INPUT MATERIAL:

******************************

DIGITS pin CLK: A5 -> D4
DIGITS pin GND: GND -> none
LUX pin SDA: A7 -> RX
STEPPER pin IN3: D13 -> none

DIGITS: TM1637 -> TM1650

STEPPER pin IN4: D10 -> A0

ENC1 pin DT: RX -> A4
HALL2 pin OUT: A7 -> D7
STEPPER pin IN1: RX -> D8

******************************

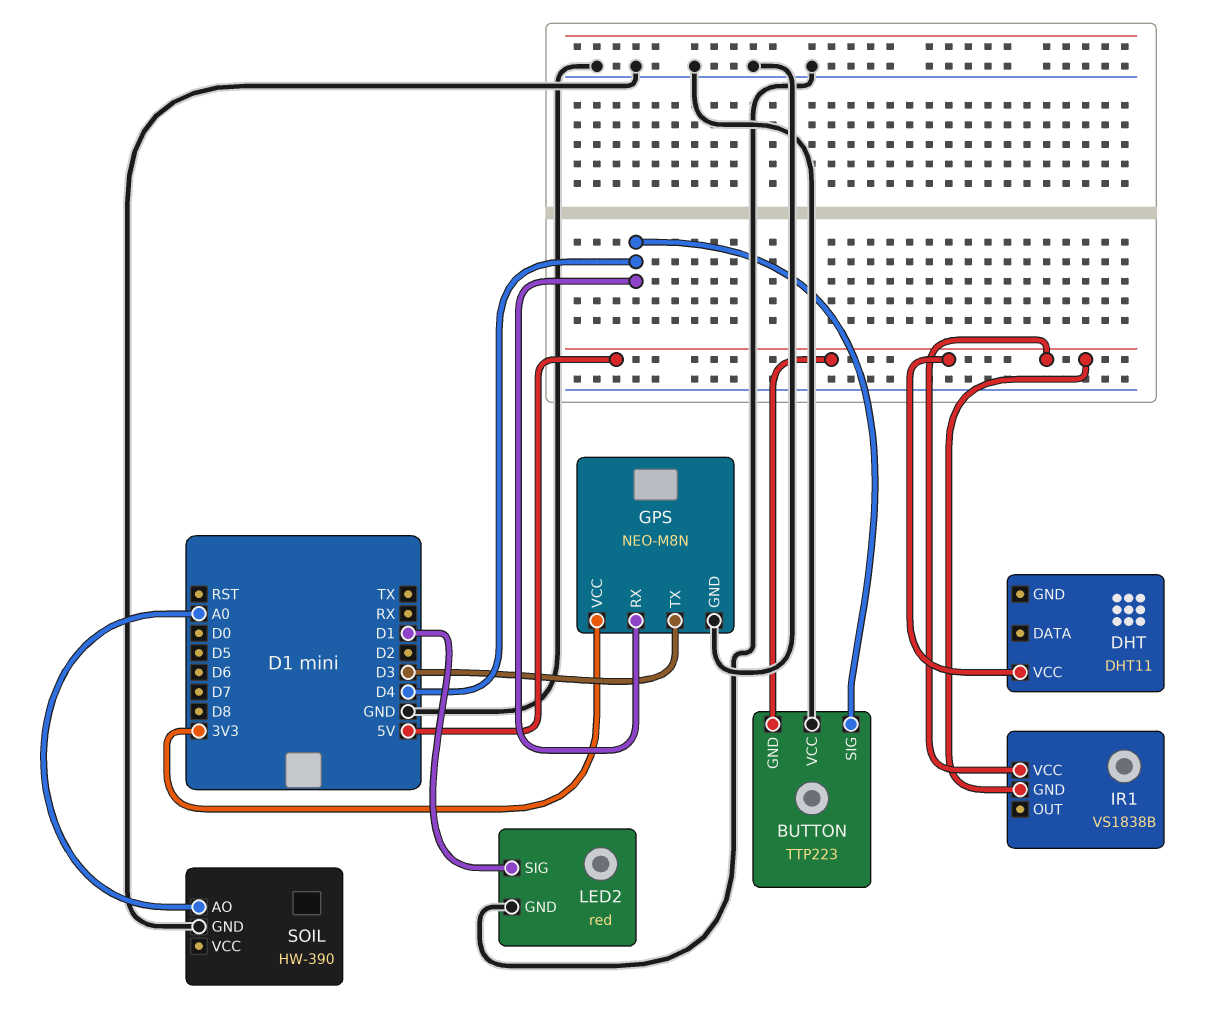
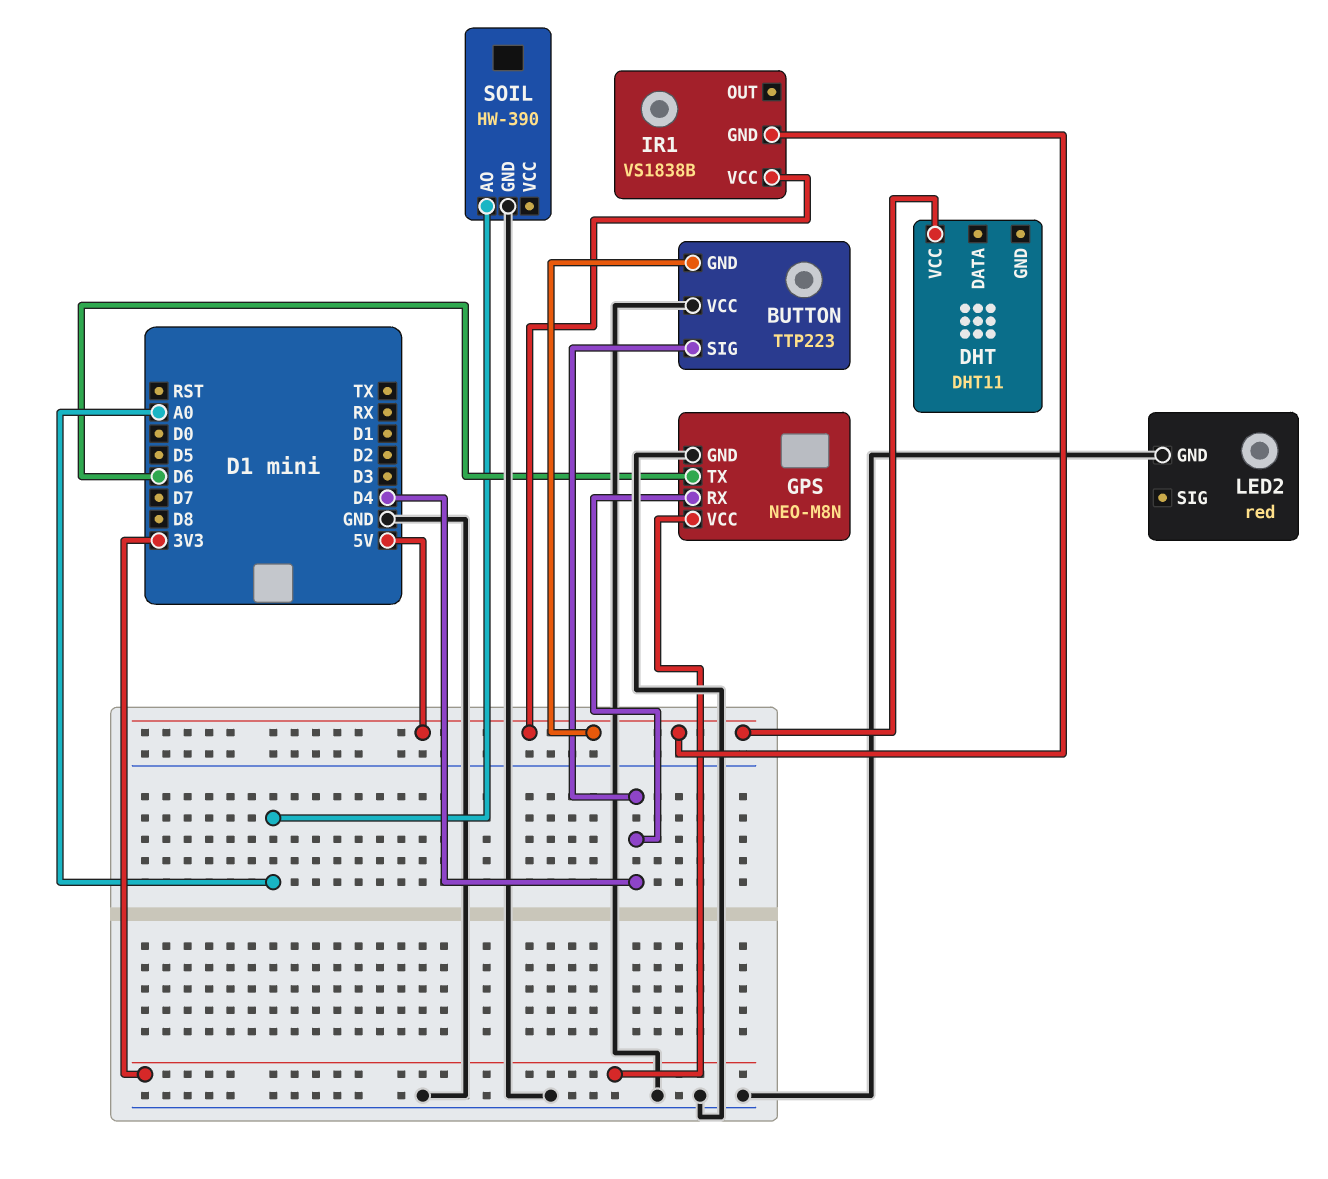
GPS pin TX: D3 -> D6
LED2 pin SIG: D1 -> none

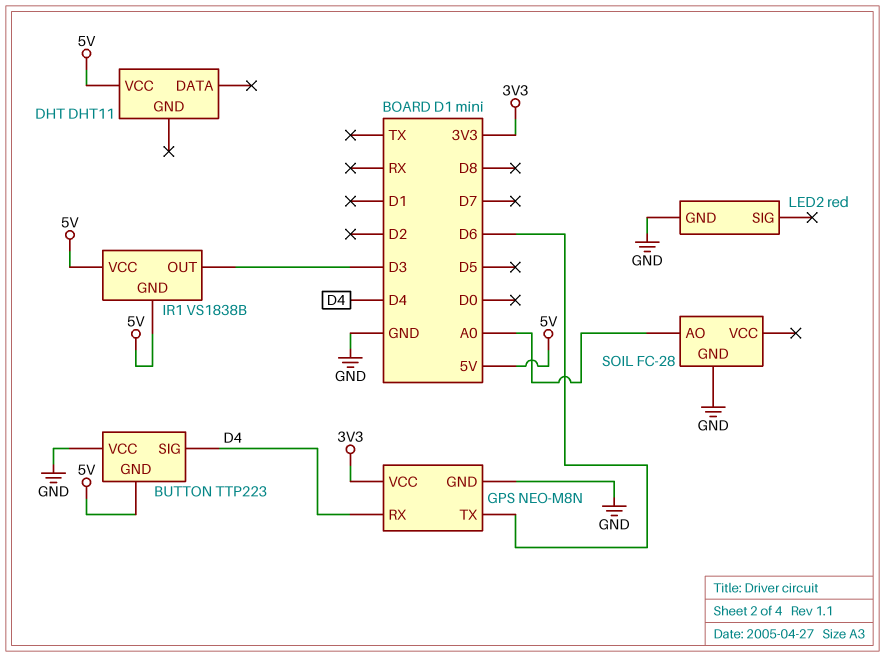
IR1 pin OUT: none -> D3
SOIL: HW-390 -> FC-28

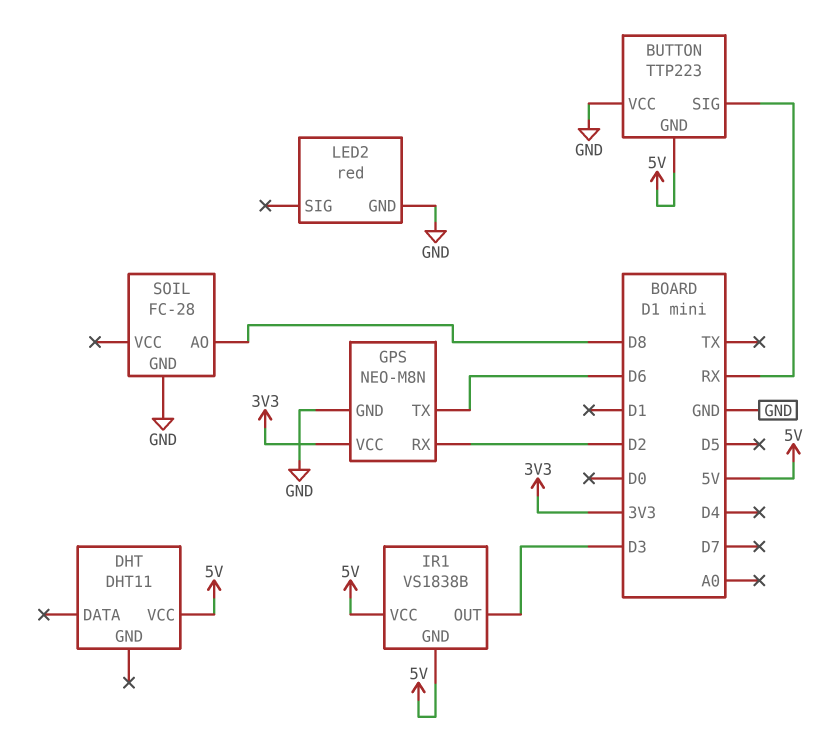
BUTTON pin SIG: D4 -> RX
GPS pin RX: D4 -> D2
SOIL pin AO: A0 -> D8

******************************

EXERCISE OBJECTIVE: A clean copy is needed of the lines above from the one with "LED2 pin SIG: D1 -> none" up to and including the one with "SOIL pin AO: A0 -> D8". Please set it down exactly, with no pictures.

ANSWER TO THIS EXERCISE:
LED2 pin SIG: D1 -> none

IR1 pin OUT: none -> D3
SOIL: HW-390 -> FC-28

BUTTON pin SIG: D4 -> RX
GPS pin RX: D4 -> D2
SOIL pin AO: A0 -> D8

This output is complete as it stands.